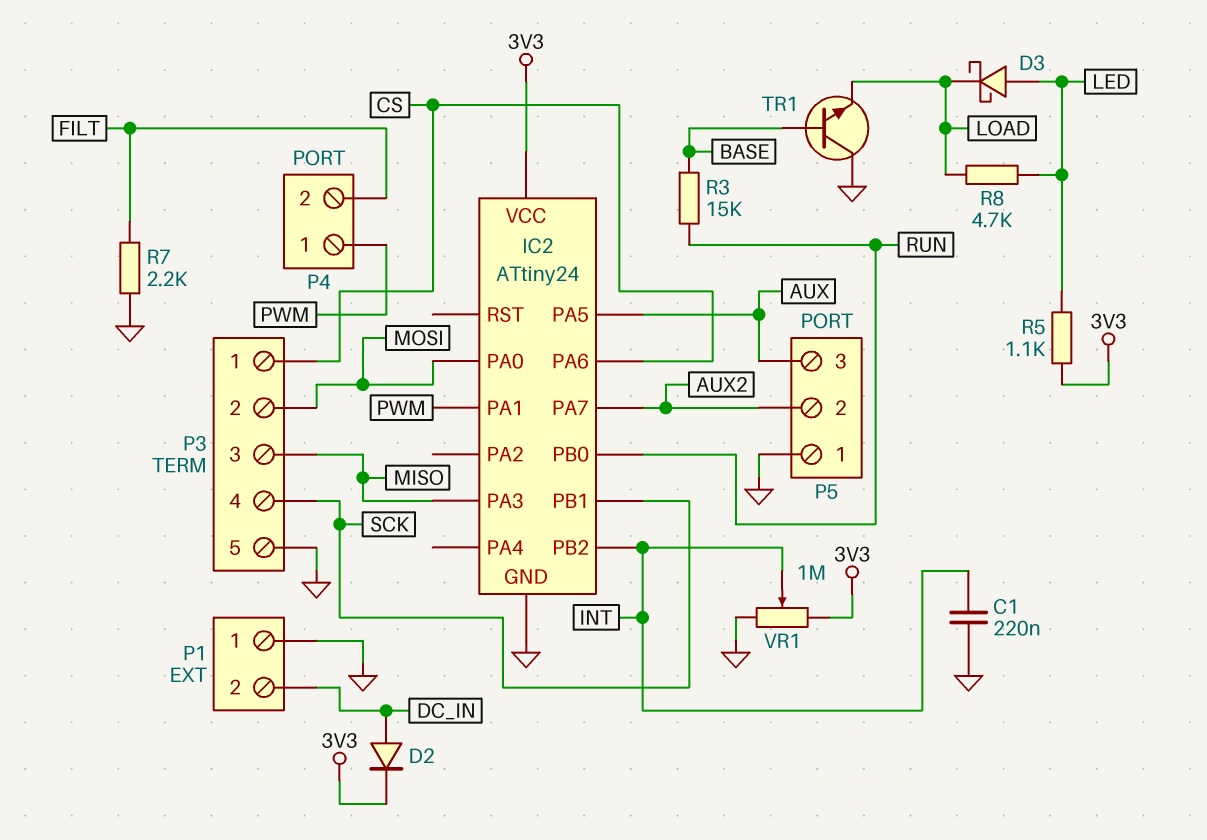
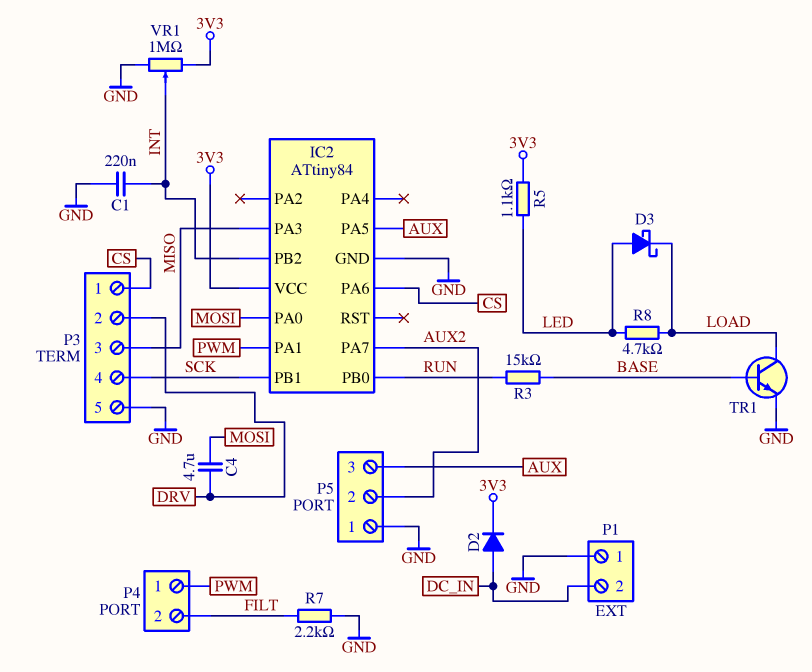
C4: none -> 4.7uF (DRV, MOSI)
IC2: ATtiny24 -> ATtiny84
P3 pin 2: MOSI -> DRV
TR1: NPN (B BASE, C GND, E LOAD) -> NPN (B BASE, C LOAD, E GND)

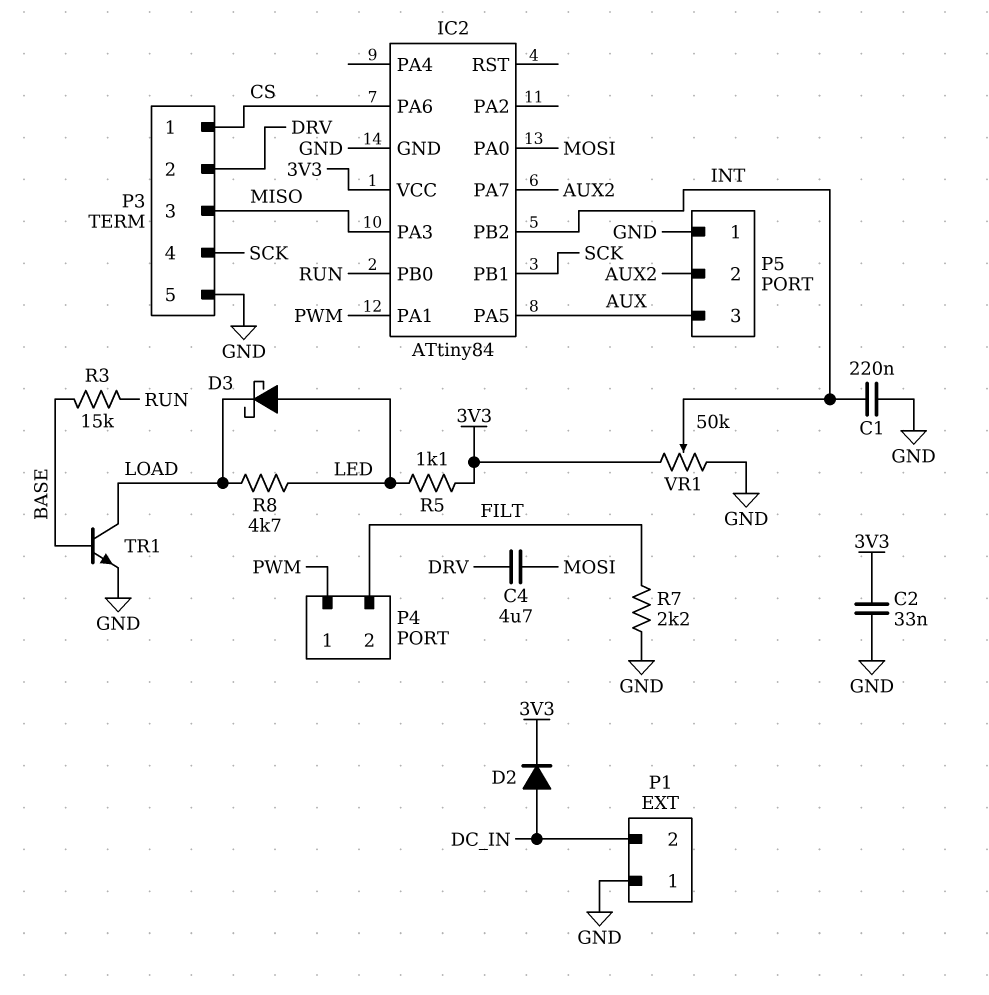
C2: none -> 33nF (3V3, GND)
VR1: 1M (3V3, GND, wiper INT) -> 50k (3V3, GND, wiper INT)

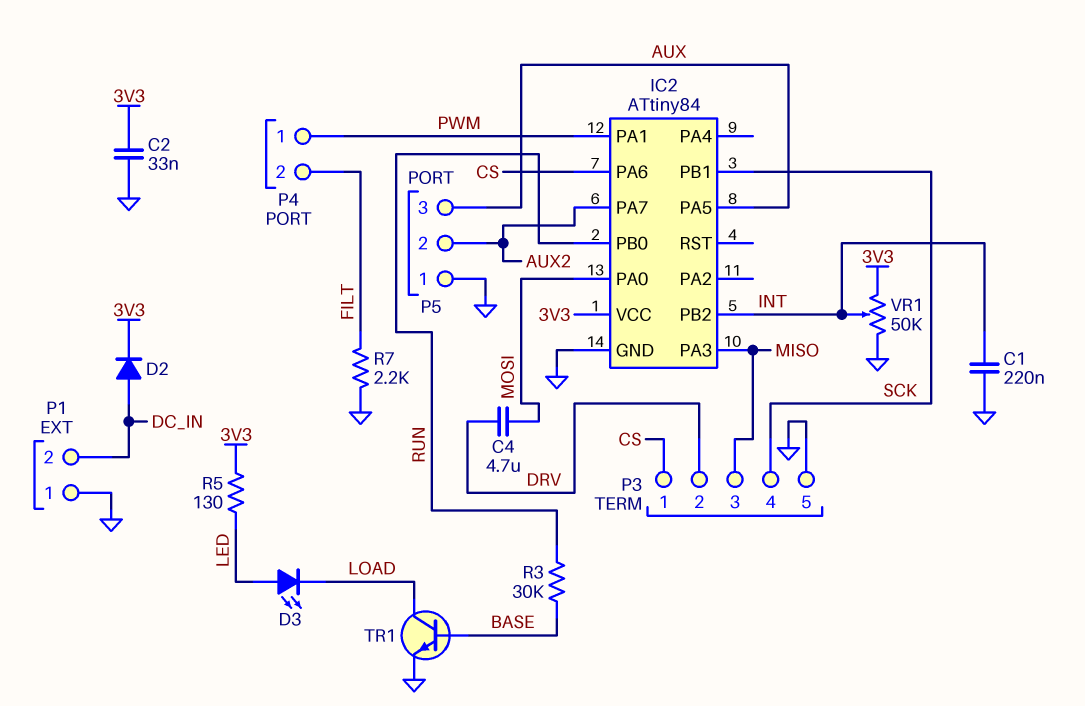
D3: schottky (A LED, K LOAD) -> LED (A LED, K LOAD)
R3: 15k (BASE, RUN) -> 30k (BASE, RUN)
R5: 1.1k (3V3, LED) -> 130 (3V3, LED)
R8: 4.7k (LED, LOAD) -> none

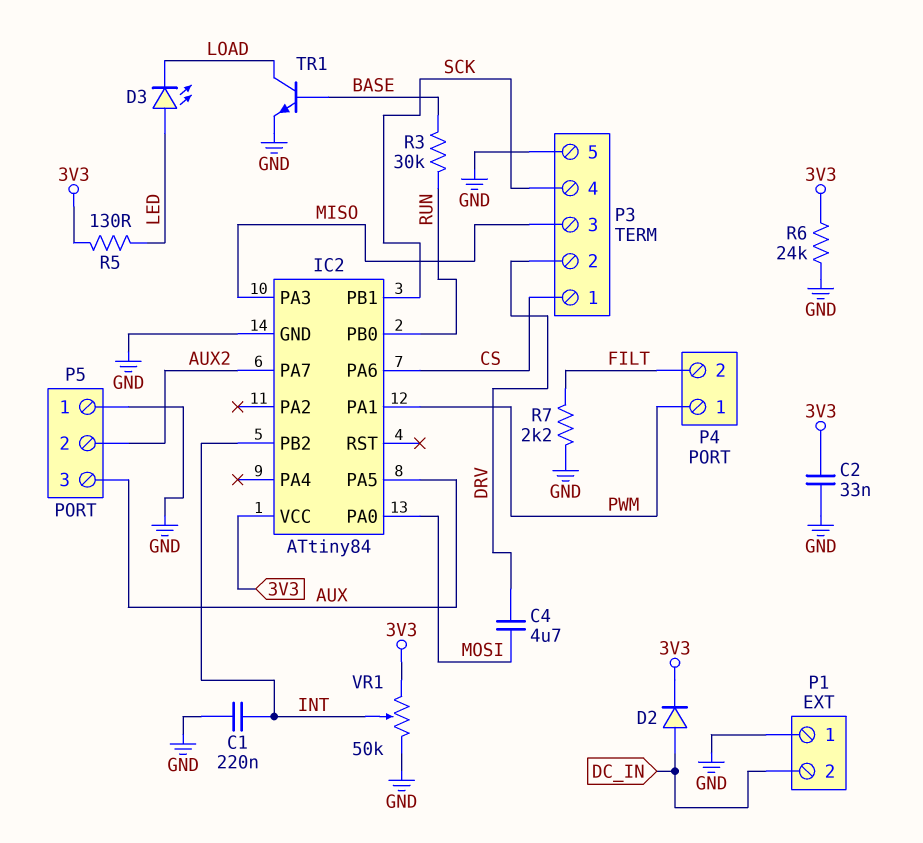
R6: none -> 24k (3V3, GND)

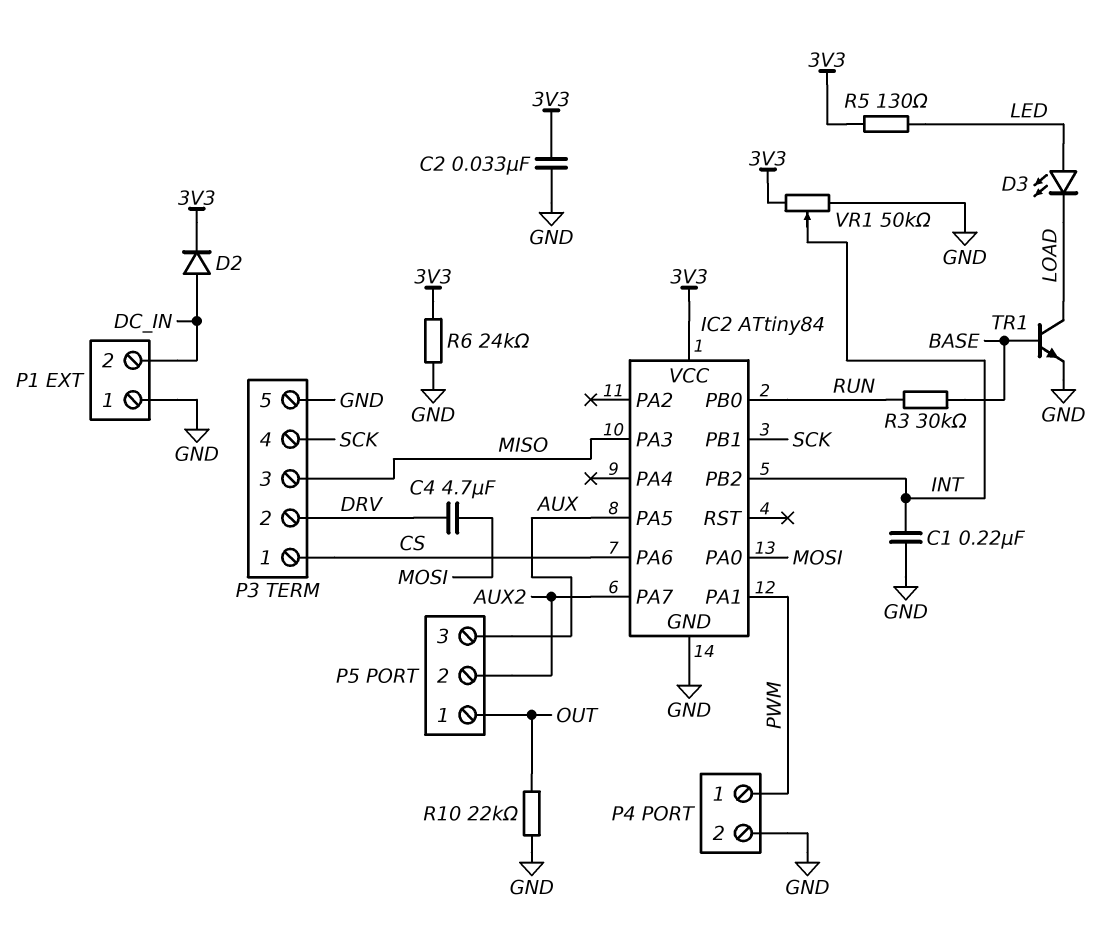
P4 pin 2: FILT -> GND
P5 pin 1: GND -> OUT
R7: 2.2k (FILT, GND) -> none
R10: none -> 22k (GND, OUT)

◇ ◇ ◇ ◇ ◇ ◇ ◇

**EXERCISE DESCRIPTION**
List each line of the entries that holds the string "none".

**FINISHED TASK**
C4: none -> 4.7uF (DRV, MOSI)
C2: none -> 33nF (3V3, GND)
R8: 4.7k (LED, LOAD) -> none
R6: none -> 24k (3V3, GND)
R7: 2.2k (FILT, GND) -> none
R10: none -> 22k (GND, OUT)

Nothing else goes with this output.